PROBLEM STATEMENT:
Return, without pictures, the lines from the start of the data through the one that contains "(183, 231) = (158, 301): white".

INFORMATION GIVEN:
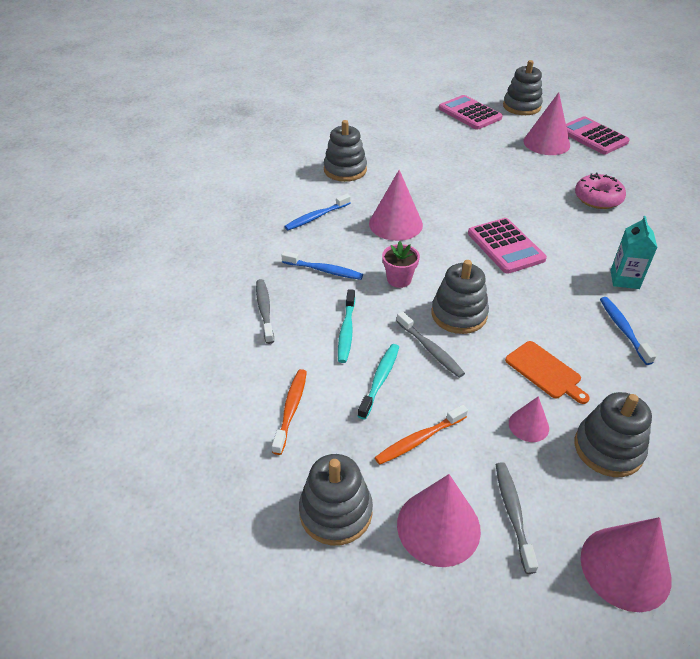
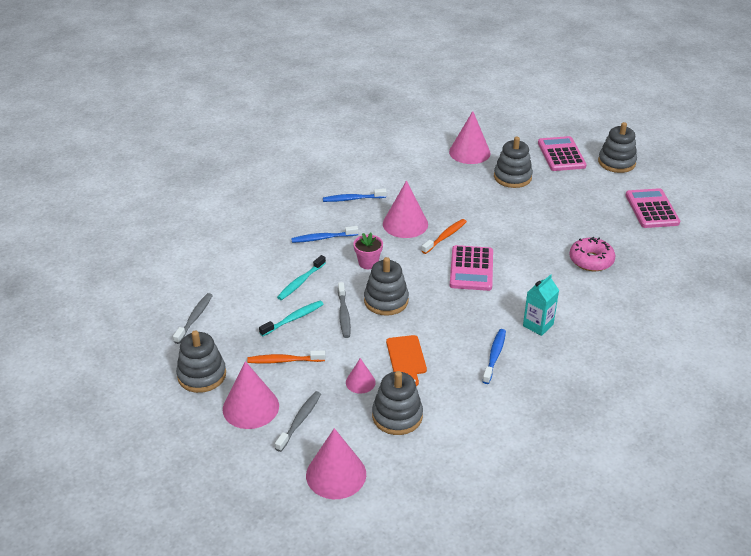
camera: 30 degrees right, 5 degrees down
(264, 310) = (261, 249): grey toothbrush -> grey toothbrush (194, 318)
(291, 409) = (225, 313): orange toothbrush -> orange toothbrush (445, 236)
(324, 270) = (323, 238): blue toothbrush -> blue toothbrush turned 120 degrees clockwise
(345, 170) = (408, 170): grey stacking toy -> grey stacking toy (512, 177)
(546, 143) = (601, 201): pink cone -> pink cone (469, 152)

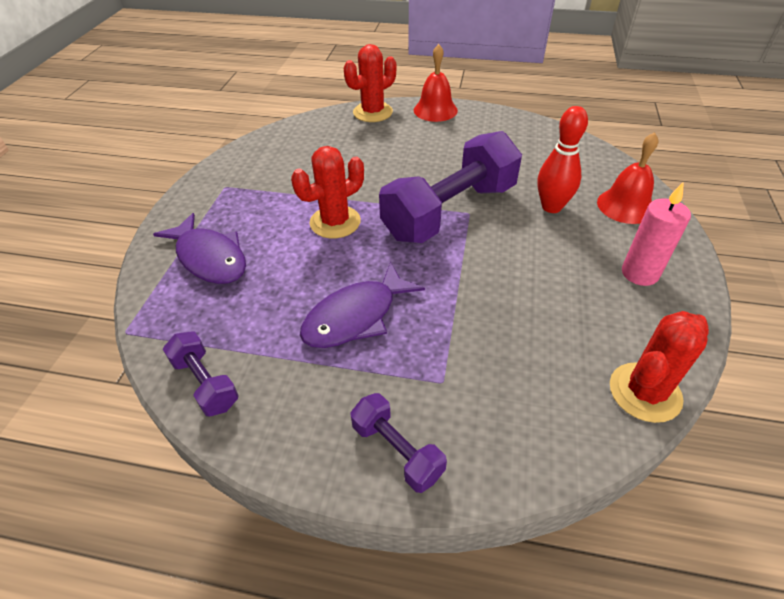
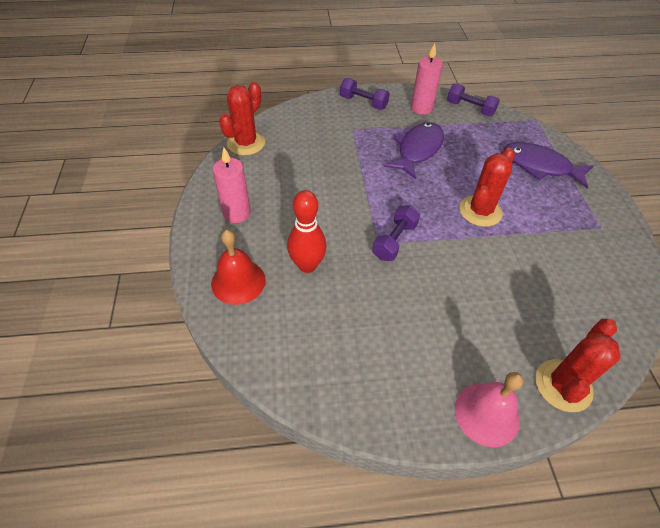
camera: 160 degrees right, 5 degrees up
(292, 405) = (421, 108): none -> pink candle
(435, 110) = (487, 414): red bell -> pink bell
(450, 211) = (394, 241): purple dumbbell -> purple dumbbell, size x0.47

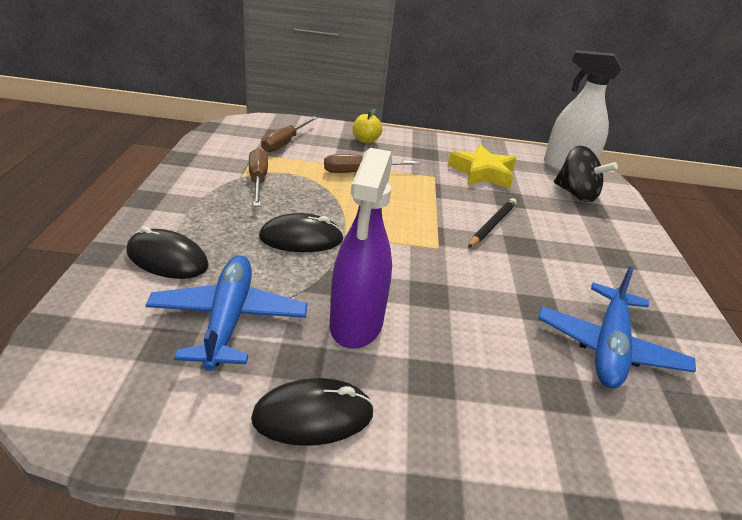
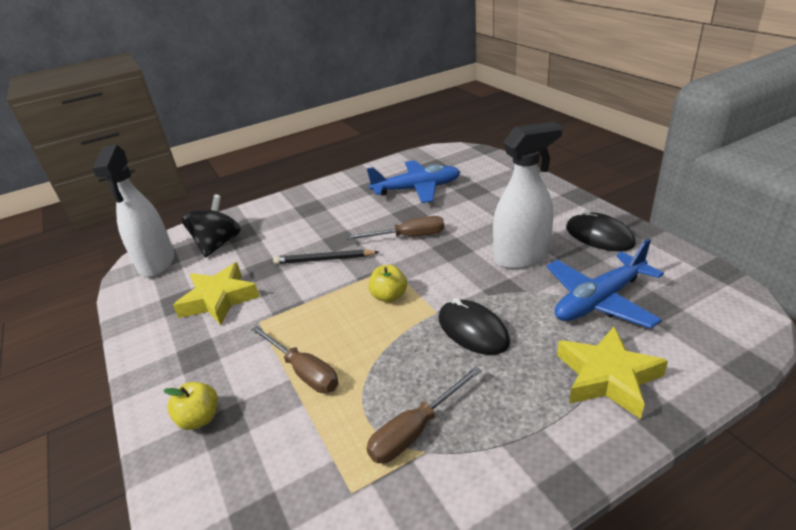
camera: 115 degrees left, 0 degrees up
(167, 259) = (607, 377): black mouse -> yellow star
(285, 143) = (283, 489): brown screwdriver -> brown screwdriver (408, 237)
(356, 324) = (522, 257): purple spray bottle -> white spray bottle
(395, 227) = (389, 296): none -> yellow apple

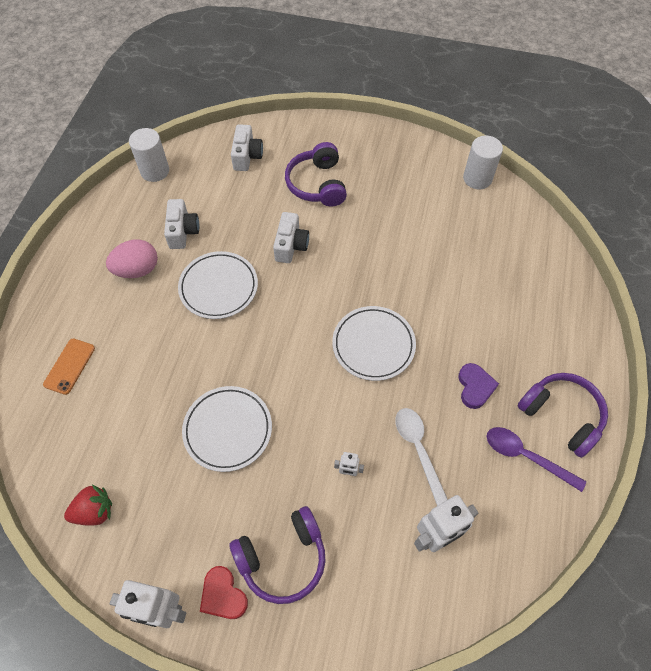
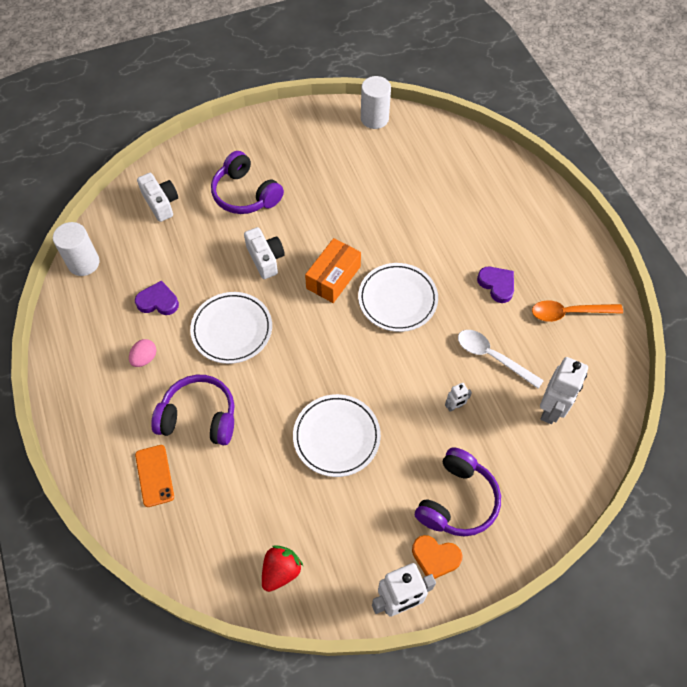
camera: 35 degrees left, 0 degrees up
(137, 270) = (145, 358): pink egg -> pink egg, size x0.60
(183, 231) = (158, 301): white camera -> purple heart
(223, 595) = (435, 557): red heart -> orange heart
(333, 293) = (333, 277): none -> orange box
(526, 456) = (569, 313): purple spoon -> orange spoon
(561, 415) = (571, 268): purple headphones -> purple headphones (199, 417)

ANSWER TO THIS TASK:
camera: 30 degrees right, 5 degrees down
(264, 310) = (261, 249): grey toothbrush -> grey toothbrush (194, 318)
(291, 409) = (225, 313): orange toothbrush -> orange toothbrush (445, 236)
(324, 270) = (323, 238): blue toothbrush -> blue toothbrush turned 120 degrees clockwise
(345, 170) = (408, 170): grey stacking toy -> grey stacking toy (512, 177)
(546, 143) = (601, 201): pink cone -> pink cone (469, 152)

camera: 160 degrees right, 5 degrees up
(292, 405) = (421, 108): none -> pink candle
(435, 110) = (487, 414): red bell -> pink bell
(450, 211) = (394, 241): purple dumbbell -> purple dumbbell, size x0.47

camera: 115 degrees left, 0 degrees up
(167, 259) = (607, 377): black mouse -> yellow star
(285, 143) = (283, 489): brown screwdriver -> brown screwdriver (408, 237)
(356, 324) = (522, 257): purple spray bottle -> white spray bottle
(395, 227) = (389, 296): none -> yellow apple

camera: 35 degrees left, 0 degrees up
(137, 270) = (145, 358): pink egg -> pink egg, size x0.60
(183, 231) = (158, 301): white camera -> purple heart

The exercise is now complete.